___ MATERIAL FOR THIS TASK ___

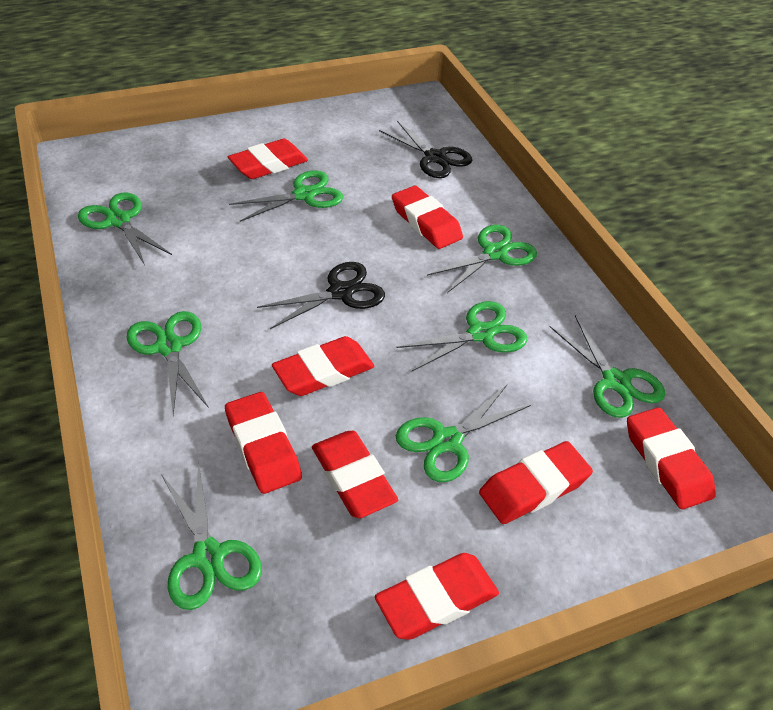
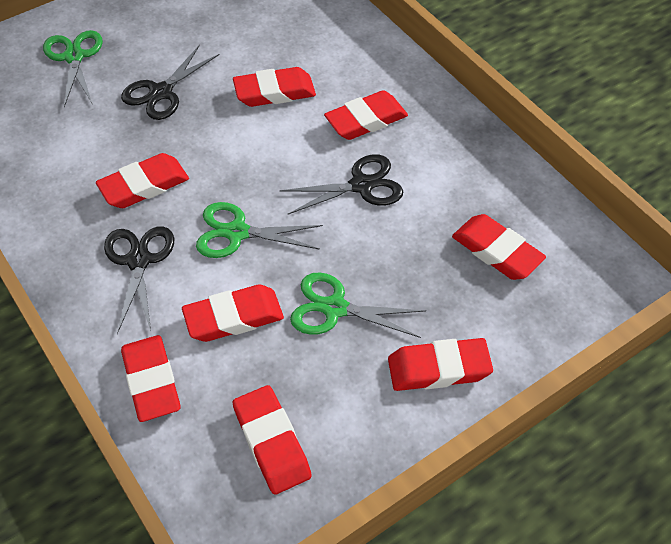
black scissors: 2 -> 3
green scissors: 8 -> 3

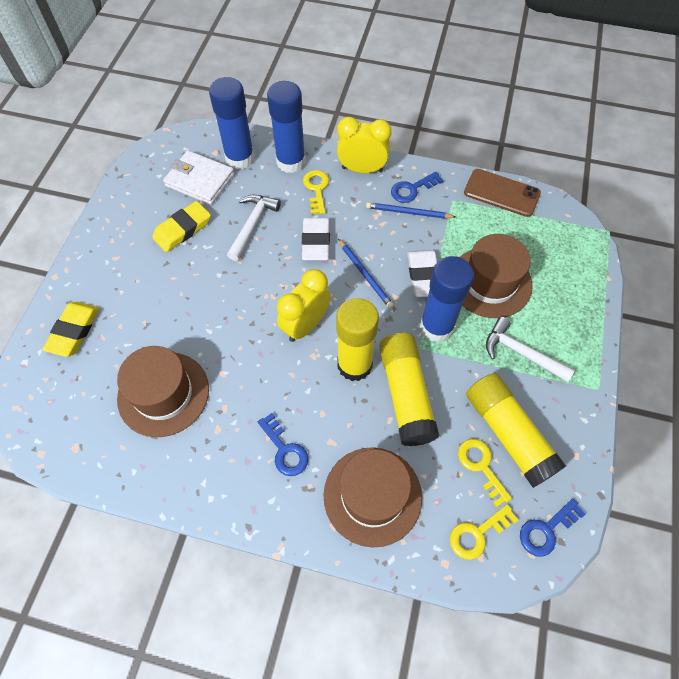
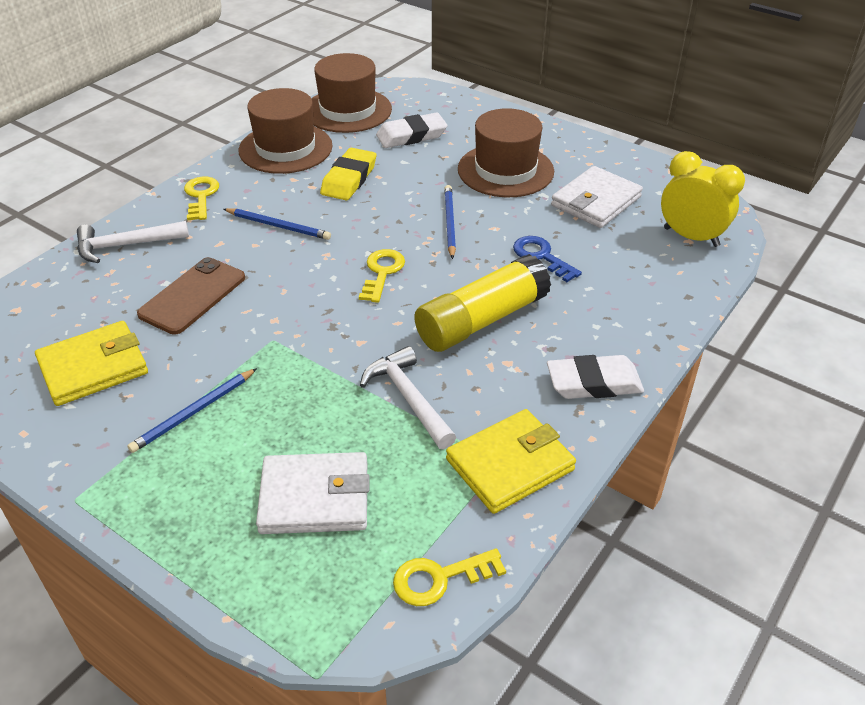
blue glue stick: 3 -> 0
blue key: 3 -> 1
blue pencil: 2 -> 3
white wallet: 1 -> 2
yellow clock: 2 -> 1
yellow eraser: 2 -> 1
yellow glue stick: 3 -> 1
yellow wallet: 0 -> 2

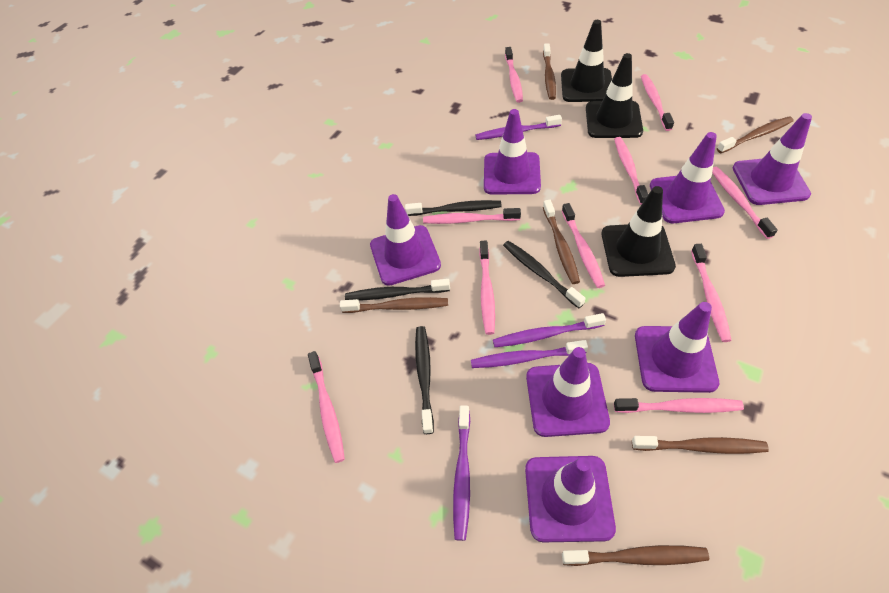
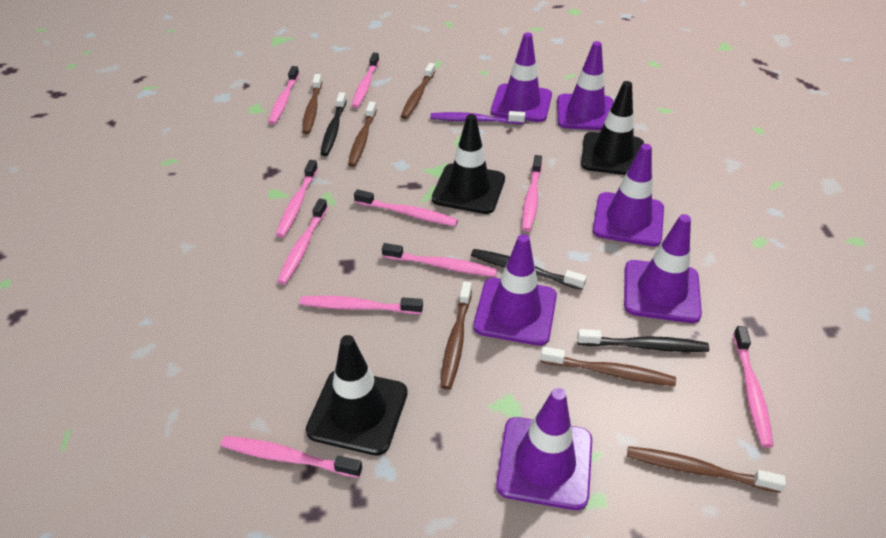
black toothbrush: 4 -> 3
purple toothbrush: 4 -> 1
purple traffic cone: 7 -> 6

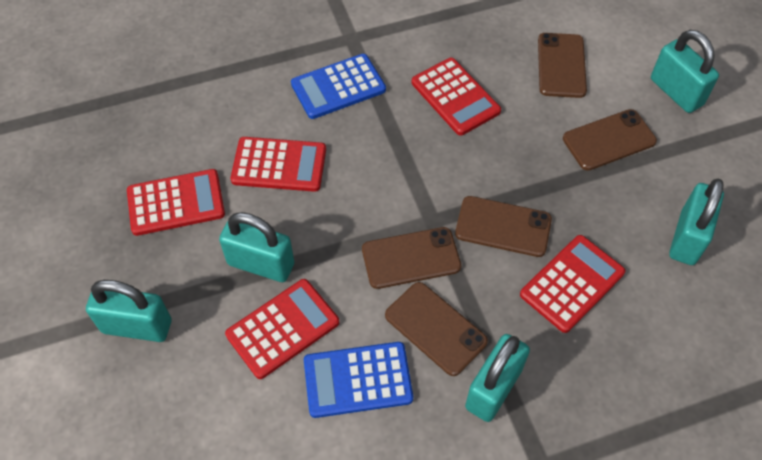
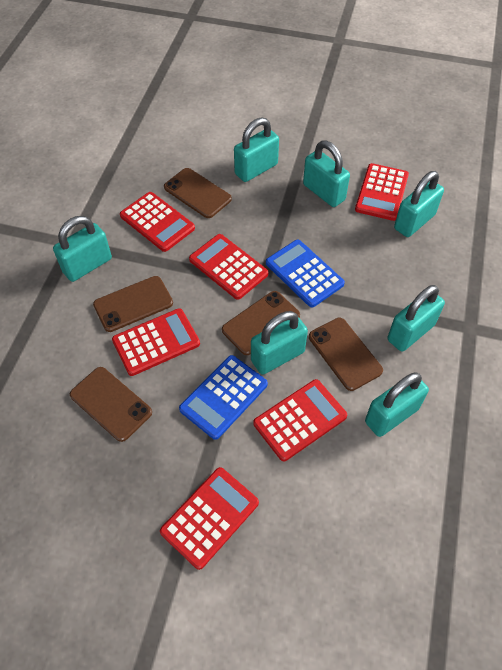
red calculator: 5 -> 6
turquoise padlock: 5 -> 7

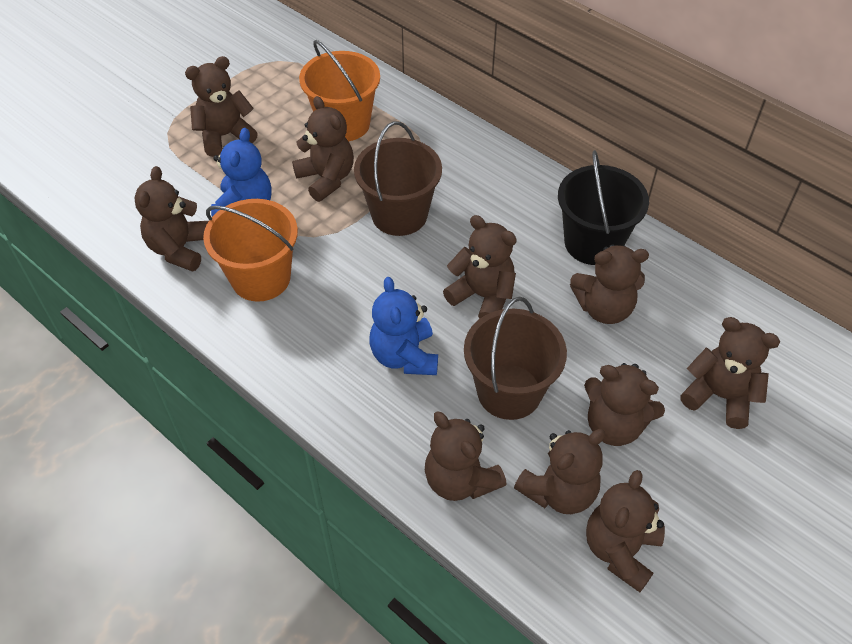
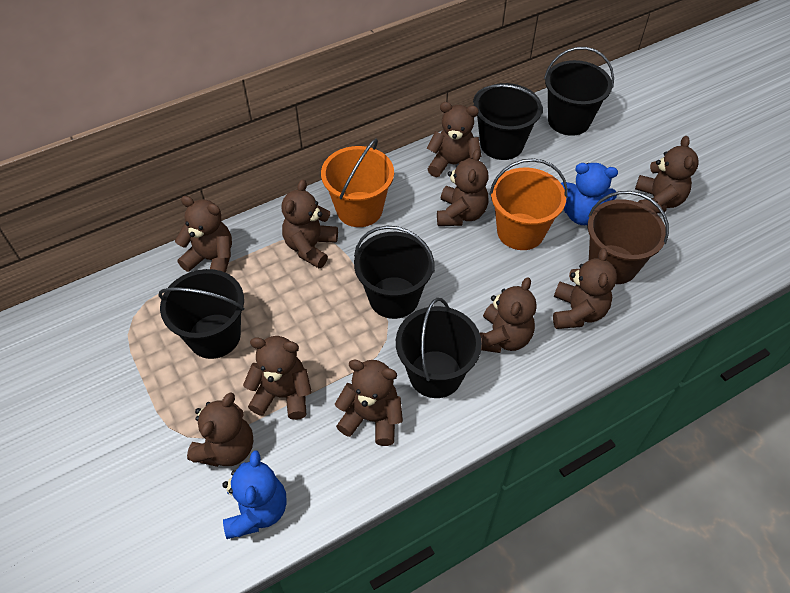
black bucket: 1 -> 5
brown bucket: 2 -> 1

___

TASK STATEMENT:
The entries are to be transcribed in full. Their pictures are not.

FINAL ANSWER:
black scissors: 2 -> 3
green scissors: 8 -> 3

blue glue stick: 3 -> 0
blue key: 3 -> 1
blue pencil: 2 -> 3
white wallet: 1 -> 2
yellow clock: 2 -> 1
yellow eraser: 2 -> 1
yellow glue stick: 3 -> 1
yellow wallet: 0 -> 2

black toothbrush: 4 -> 3
purple toothbrush: 4 -> 1
purple traffic cone: 7 -> 6

red calculator: 5 -> 6
turquoise padlock: 5 -> 7

black bucket: 1 -> 5
brown bucket: 2 -> 1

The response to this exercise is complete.